- _To do_:
Could you reproduce every record below exactly as written?

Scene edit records
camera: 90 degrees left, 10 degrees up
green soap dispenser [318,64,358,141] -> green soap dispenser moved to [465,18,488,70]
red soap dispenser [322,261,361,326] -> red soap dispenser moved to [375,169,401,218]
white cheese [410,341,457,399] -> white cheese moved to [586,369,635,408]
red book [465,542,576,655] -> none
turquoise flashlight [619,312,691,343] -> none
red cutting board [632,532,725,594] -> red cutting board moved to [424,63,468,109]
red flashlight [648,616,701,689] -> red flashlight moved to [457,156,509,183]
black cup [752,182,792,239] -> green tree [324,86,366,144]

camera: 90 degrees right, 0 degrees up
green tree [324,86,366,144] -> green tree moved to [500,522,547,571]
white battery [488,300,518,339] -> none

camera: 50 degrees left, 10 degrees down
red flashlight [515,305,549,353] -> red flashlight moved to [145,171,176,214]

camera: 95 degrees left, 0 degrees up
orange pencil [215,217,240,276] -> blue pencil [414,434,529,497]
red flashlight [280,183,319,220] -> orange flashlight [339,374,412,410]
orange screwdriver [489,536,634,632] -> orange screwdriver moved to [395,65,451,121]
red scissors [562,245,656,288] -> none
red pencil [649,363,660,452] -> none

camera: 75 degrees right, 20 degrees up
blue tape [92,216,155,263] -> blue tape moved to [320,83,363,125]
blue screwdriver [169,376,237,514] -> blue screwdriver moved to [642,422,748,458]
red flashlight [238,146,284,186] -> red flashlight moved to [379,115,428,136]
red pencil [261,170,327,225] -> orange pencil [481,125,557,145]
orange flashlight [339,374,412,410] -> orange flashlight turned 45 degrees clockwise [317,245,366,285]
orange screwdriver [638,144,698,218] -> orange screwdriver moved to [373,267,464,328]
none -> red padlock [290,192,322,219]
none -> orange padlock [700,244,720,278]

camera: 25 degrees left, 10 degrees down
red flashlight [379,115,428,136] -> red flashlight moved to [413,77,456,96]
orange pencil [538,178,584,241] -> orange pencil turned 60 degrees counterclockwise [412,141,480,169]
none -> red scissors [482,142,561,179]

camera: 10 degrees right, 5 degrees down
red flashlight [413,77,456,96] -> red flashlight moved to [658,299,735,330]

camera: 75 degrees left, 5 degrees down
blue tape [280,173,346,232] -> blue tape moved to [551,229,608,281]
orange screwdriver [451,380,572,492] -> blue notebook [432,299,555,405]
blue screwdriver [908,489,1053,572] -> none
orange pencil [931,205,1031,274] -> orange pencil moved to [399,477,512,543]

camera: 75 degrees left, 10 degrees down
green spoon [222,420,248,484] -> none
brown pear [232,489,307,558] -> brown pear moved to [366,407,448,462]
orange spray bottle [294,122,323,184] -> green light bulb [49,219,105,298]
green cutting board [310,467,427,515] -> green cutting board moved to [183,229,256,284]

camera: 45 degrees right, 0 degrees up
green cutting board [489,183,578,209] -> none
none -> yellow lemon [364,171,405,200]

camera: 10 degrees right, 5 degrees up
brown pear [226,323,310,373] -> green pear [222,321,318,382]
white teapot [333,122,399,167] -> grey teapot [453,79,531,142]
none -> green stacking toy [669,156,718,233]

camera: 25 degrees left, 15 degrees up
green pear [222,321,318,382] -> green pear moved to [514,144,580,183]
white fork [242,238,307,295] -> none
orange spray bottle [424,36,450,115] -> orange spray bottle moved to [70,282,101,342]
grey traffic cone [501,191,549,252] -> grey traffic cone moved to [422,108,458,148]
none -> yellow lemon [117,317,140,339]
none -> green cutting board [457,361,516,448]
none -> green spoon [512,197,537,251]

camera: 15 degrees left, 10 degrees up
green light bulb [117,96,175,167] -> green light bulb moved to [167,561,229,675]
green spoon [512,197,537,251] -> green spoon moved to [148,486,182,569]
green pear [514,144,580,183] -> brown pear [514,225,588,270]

- _Response to this task_:
camera: 90 degrees left, 10 degrees up
green soap dispenser [318,64,358,141] -> green soap dispenser moved to [465,18,488,70]
red soap dispenser [322,261,361,326] -> red soap dispenser moved to [375,169,401,218]
white cheese [410,341,457,399] -> white cheese moved to [586,369,635,408]
red book [465,542,576,655] -> none
turquoise flashlight [619,312,691,343] -> none
red cutting board [632,532,725,594] -> red cutting board moved to [424,63,468,109]
red flashlight [648,616,701,689] -> red flashlight moved to [457,156,509,183]
black cup [752,182,792,239] -> green tree [324,86,366,144]

camera: 90 degrees right, 0 degrees up
green tree [324,86,366,144] -> green tree moved to [500,522,547,571]
white battery [488,300,518,339] -> none

camera: 50 degrees left, 10 degrees down
red flashlight [515,305,549,353] -> red flashlight moved to [145,171,176,214]

camera: 95 degrees left, 0 degrees up
orange pencil [215,217,240,276] -> blue pencil [414,434,529,497]
red flashlight [280,183,319,220] -> orange flashlight [339,374,412,410]
orange screwdriver [489,536,634,632] -> orange screwdriver moved to [395,65,451,121]
red scissors [562,245,656,288] -> none
red pencil [649,363,660,452] -> none

camera: 75 degrees right, 20 degrees up
blue tape [92,216,155,263] -> blue tape moved to [320,83,363,125]
blue screwdriver [169,376,237,514] -> blue screwdriver moved to [642,422,748,458]
red flashlight [238,146,284,186] -> red flashlight moved to [379,115,428,136]
red pencil [261,170,327,225] -> orange pencil [481,125,557,145]
orange flashlight [339,374,412,410] -> orange flashlight turned 45 degrees clockwise [317,245,366,285]
orange screwdriver [638,144,698,218] -> orange screwdriver moved to [373,267,464,328]
none -> red padlock [290,192,322,219]
none -> orange padlock [700,244,720,278]

camera: 25 degrees left, 10 degrees down
red flashlight [379,115,428,136] -> red flashlight moved to [413,77,456,96]
orange pencil [538,178,584,241] -> orange pencil turned 60 degrees counterclockwise [412,141,480,169]
none -> red scissors [482,142,561,179]

camera: 10 degrees right, 5 degrees down
red flashlight [413,77,456,96] -> red flashlight moved to [658,299,735,330]

camera: 75 degrees left, 5 degrees down
blue tape [280,173,346,232] -> blue tape moved to [551,229,608,281]
orange screwdriver [451,380,572,492] -> blue notebook [432,299,555,405]
blue screwdriver [908,489,1053,572] -> none
orange pencil [931,205,1031,274] -> orange pencil moved to [399,477,512,543]

camera: 75 degrees left, 10 degrees down
green spoon [222,420,248,484] -> none
brown pear [232,489,307,558] -> brown pear moved to [366,407,448,462]
orange spray bottle [294,122,323,184] -> green light bulb [49,219,105,298]
green cutting board [310,467,427,515] -> green cutting board moved to [183,229,256,284]

camera: 45 degrees right, 0 degrees up
green cutting board [489,183,578,209] -> none
none -> yellow lemon [364,171,405,200]

camera: 10 degrees right, 5 degrees up
brown pear [226,323,310,373] -> green pear [222,321,318,382]
white teapot [333,122,399,167] -> grey teapot [453,79,531,142]
none -> green stacking toy [669,156,718,233]

camera: 25 degrees left, 15 degrees up
green pear [222,321,318,382] -> green pear moved to [514,144,580,183]
white fork [242,238,307,295] -> none
orange spray bottle [424,36,450,115] -> orange spray bottle moved to [70,282,101,342]
grey traffic cone [501,191,549,252] -> grey traffic cone moved to [422,108,458,148]
none -> yellow lemon [117,317,140,339]
none -> green cutting board [457,361,516,448]
none -> green spoon [512,197,537,251]

camera: 15 degrees left, 10 degrees up
green light bulb [117,96,175,167] -> green light bulb moved to [167,561,229,675]
green spoon [512,197,537,251] -> green spoon moved to [148,486,182,569]
green pear [514,144,580,183] -> brown pear [514,225,588,270]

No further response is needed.